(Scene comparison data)
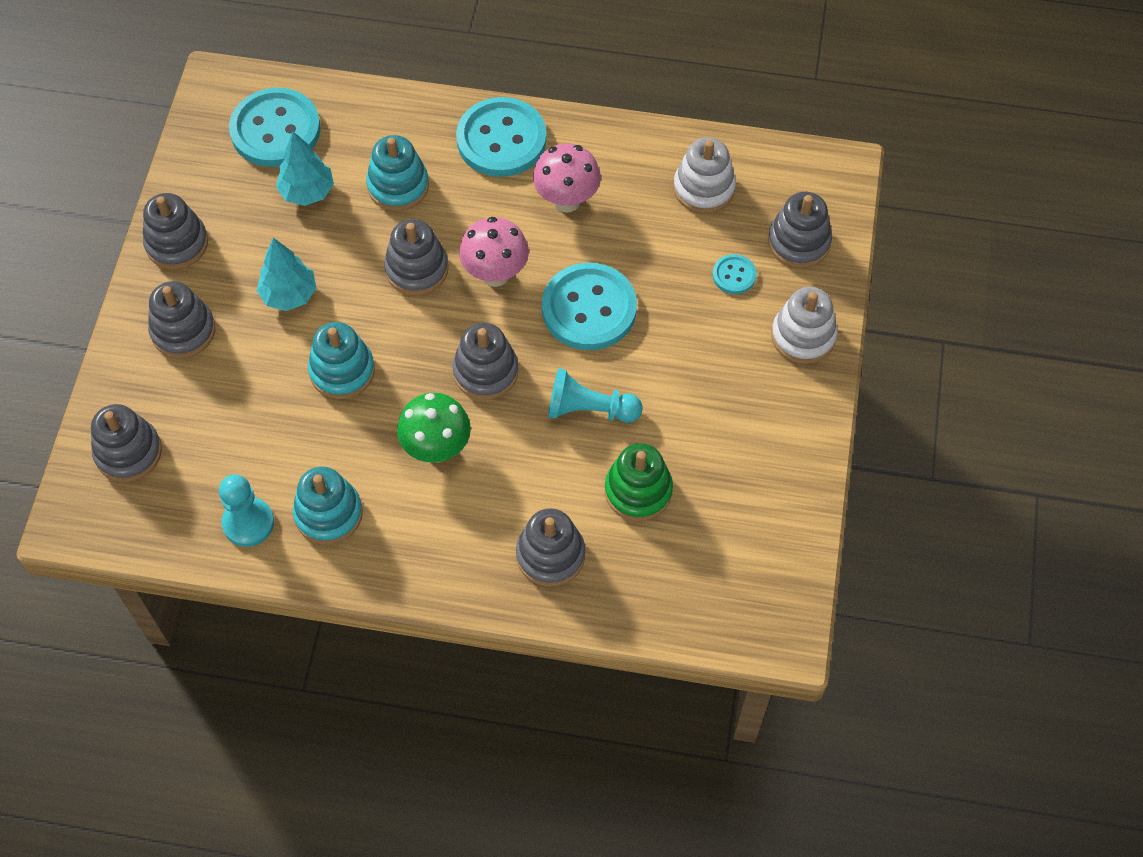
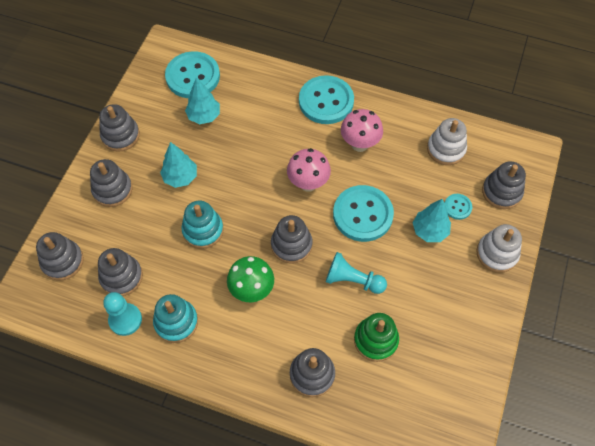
camera: 10 degrees right, 0 degrees up
(398, 186) = (259, 120): turquoise stacking toy -> none
(417, 269) = (260, 173): grey stacking toy -> grey stacking toy (121, 277)
(696, 317) = (429, 231): none -> turquoise tree

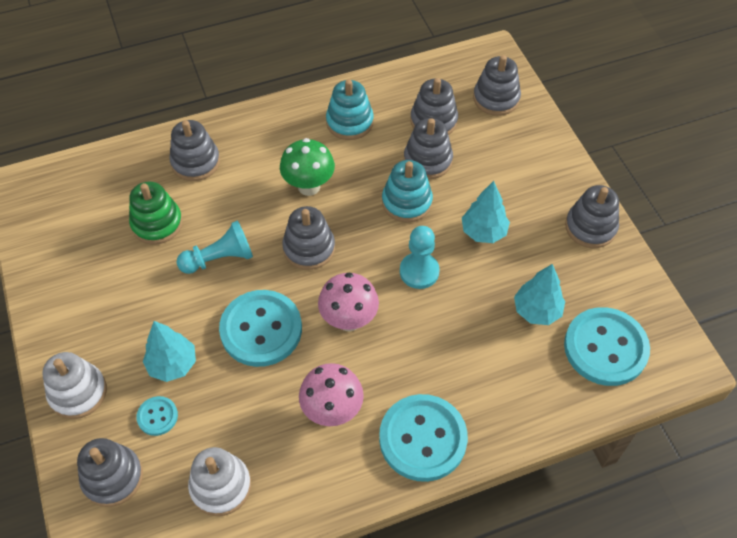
camera: 140 degrees right, 5 degrees down
(112, 190) = (530, 176): grey stacking toy -> grey stacking toy (428, 160)
(125, 320) = (393, 97): turquoise pawn -> turquoise pawn (419, 271)

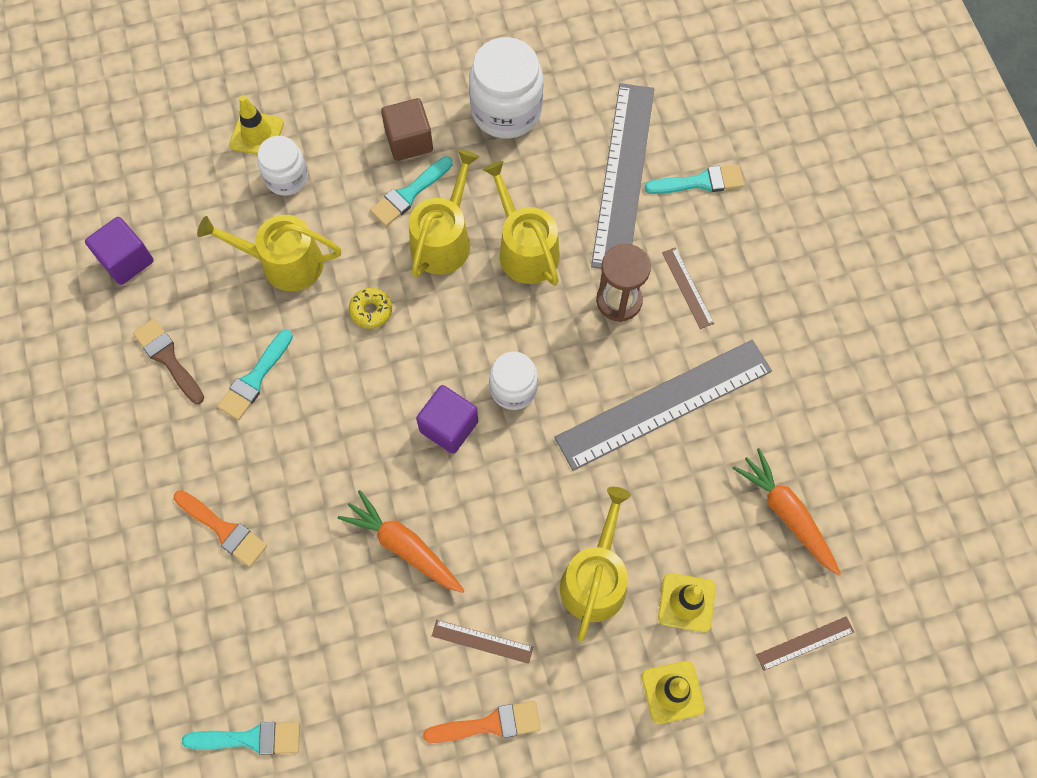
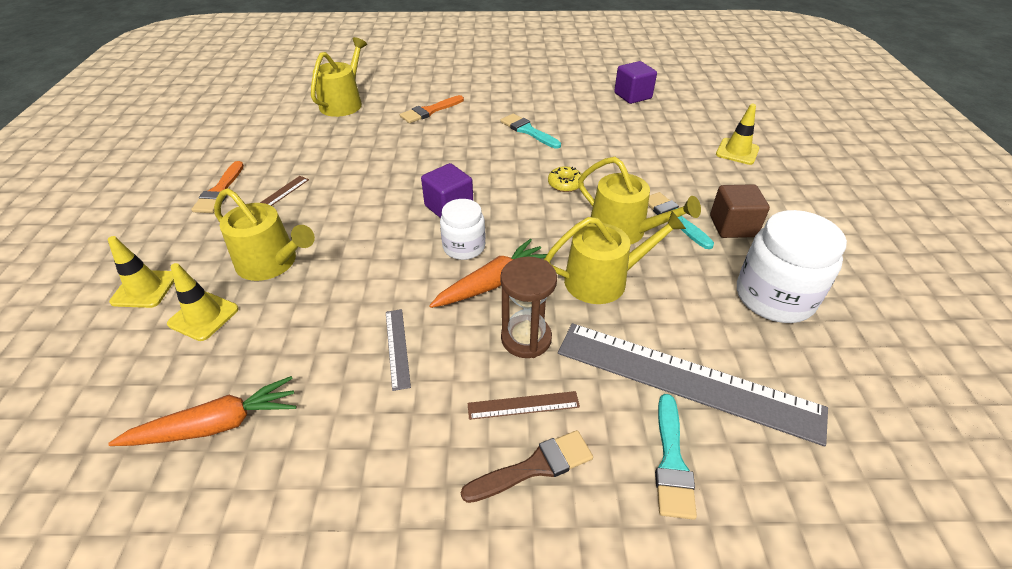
camera: 105 degrees right, 25 degrees down
(168, 358) = (556, 103): brown brush -> brown brush (534, 467)
(250, 738) = (300, 108): turquoise brush -> none
(284, 263) = (617, 151): yellow watering can -> yellow watering can (344, 103)
(286, 177) = (695, 160): white jar -> none
(404, 546) = (370, 173): orange carrot -> orange carrot (492, 283)
(663, 404) = (397, 347): grey ruler -> grey ruler, size x0.41
(805, 643) = (86, 399): brown ruler -> none

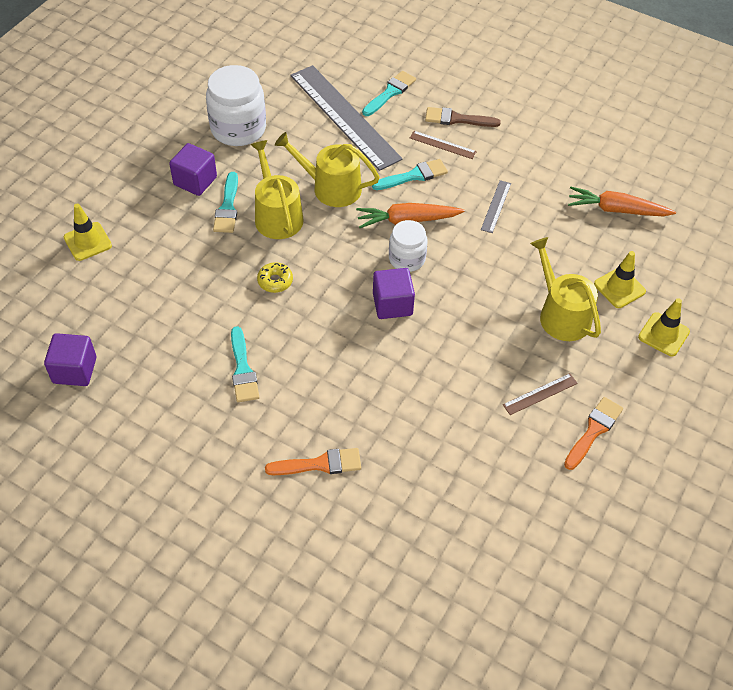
camera: 150 degrees left, 10 degrees up
(344, 103) = (412, 541): yellow watering can -> none
(526, 338) = (413, 176): brown hourglass -> turquoise brush
(733, 226) = (195, 181): brown cube -> purple cube

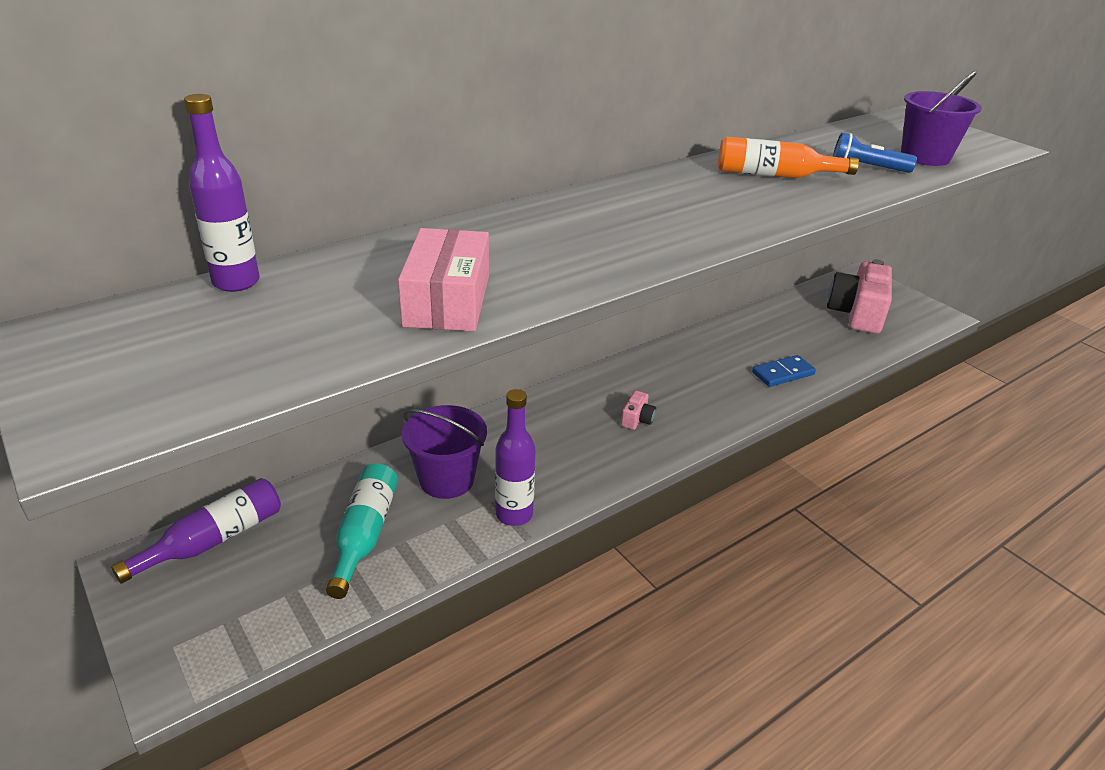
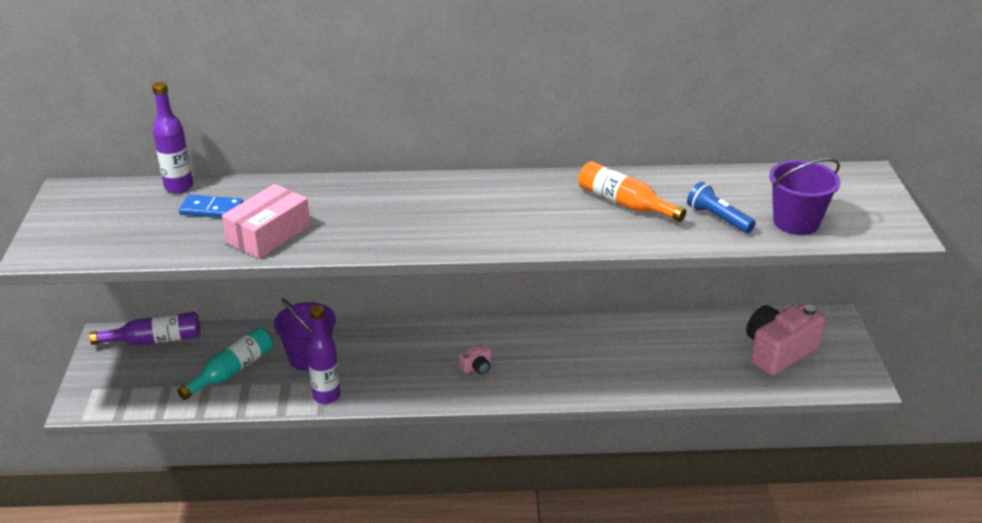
camera: 35 degrees right, 0 degrees up
(783, 373) = (636, 376): blue domino -> blue domino (212, 209)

• **EXERCISE DIRECTIONS**: Leaving out all pictures, print exactly the lines above from the one containing "(526, 338) = (413, 176): brown" through the last line of the entries.

• **WRITTEN RESPONSE**:
(526, 338) = (413, 176): brown hourglass -> turquoise brush
(733, 226) = (195, 181): brown cube -> purple cube

camera: 35 degrees right, 0 degrees up
(783, 373) = (636, 376): blue domino -> blue domino (212, 209)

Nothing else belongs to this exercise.